THE DATA -
-----

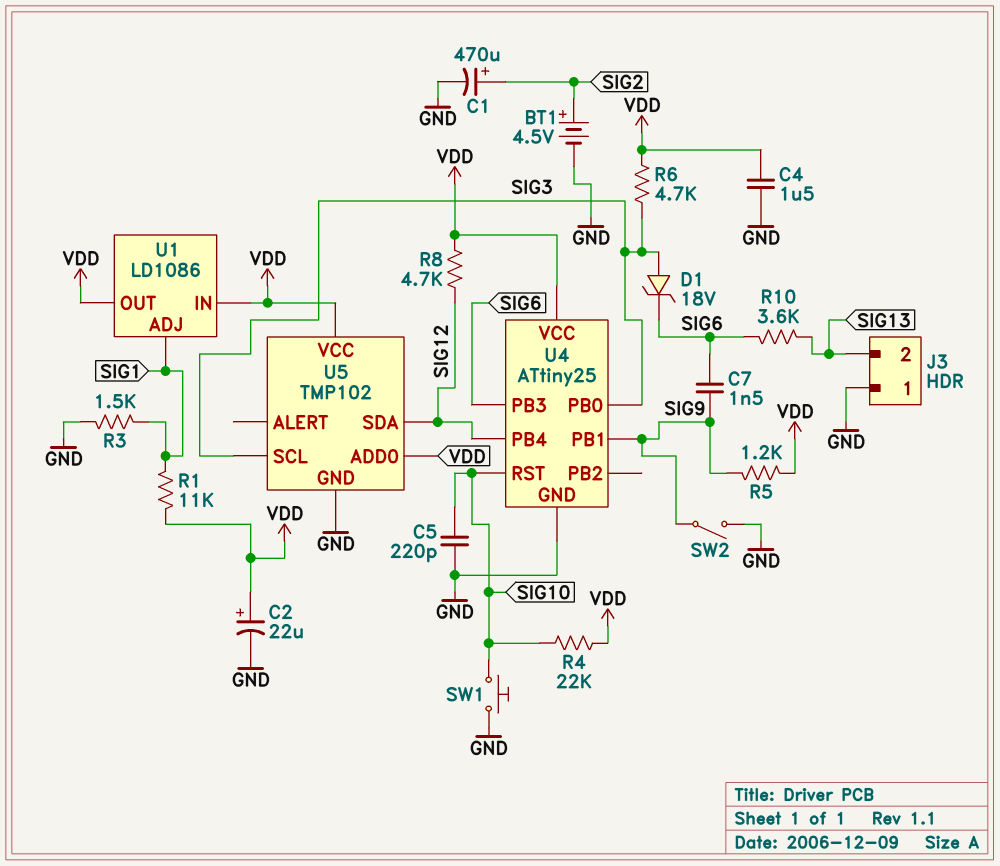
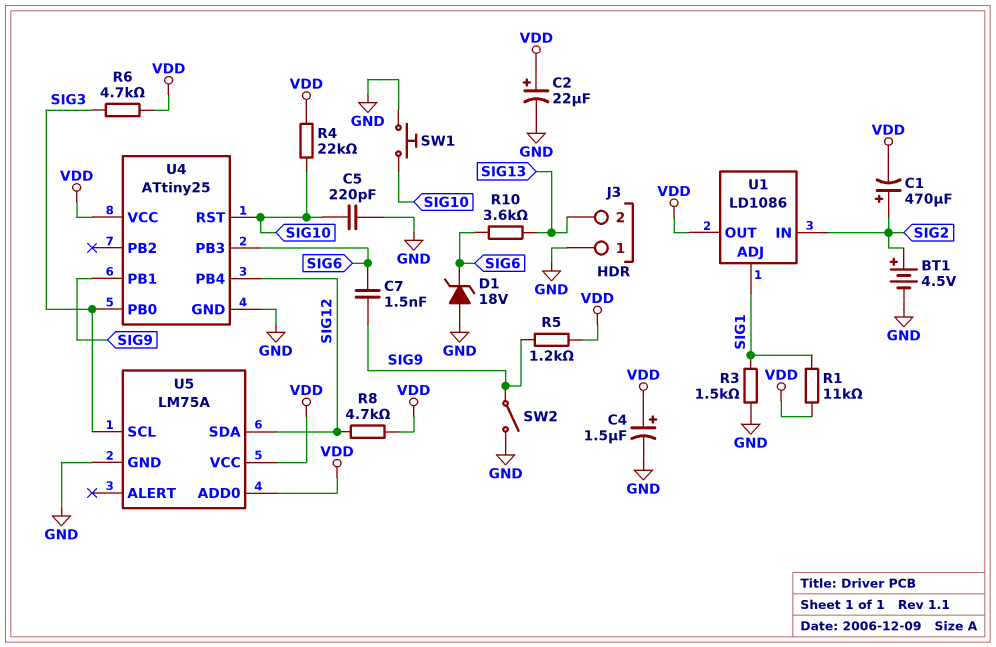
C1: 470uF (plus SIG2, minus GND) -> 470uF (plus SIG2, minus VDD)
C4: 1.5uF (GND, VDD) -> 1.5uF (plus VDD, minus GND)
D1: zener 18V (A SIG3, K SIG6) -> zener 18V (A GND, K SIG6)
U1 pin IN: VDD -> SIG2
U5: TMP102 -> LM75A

-----

WORK REQUEST - All the records above need to be given again word for word. Skip the pictures.

WRITTEN REPLY -
C1: 470uF (plus SIG2, minus GND) -> 470uF (plus SIG2, minus VDD)
C4: 1.5uF (GND, VDD) -> 1.5uF (plus VDD, minus GND)
D1: zener 18V (A SIG3, K SIG6) -> zener 18V (A GND, K SIG6)
U1 pin IN: VDD -> SIG2
U5: TMP102 -> LM75A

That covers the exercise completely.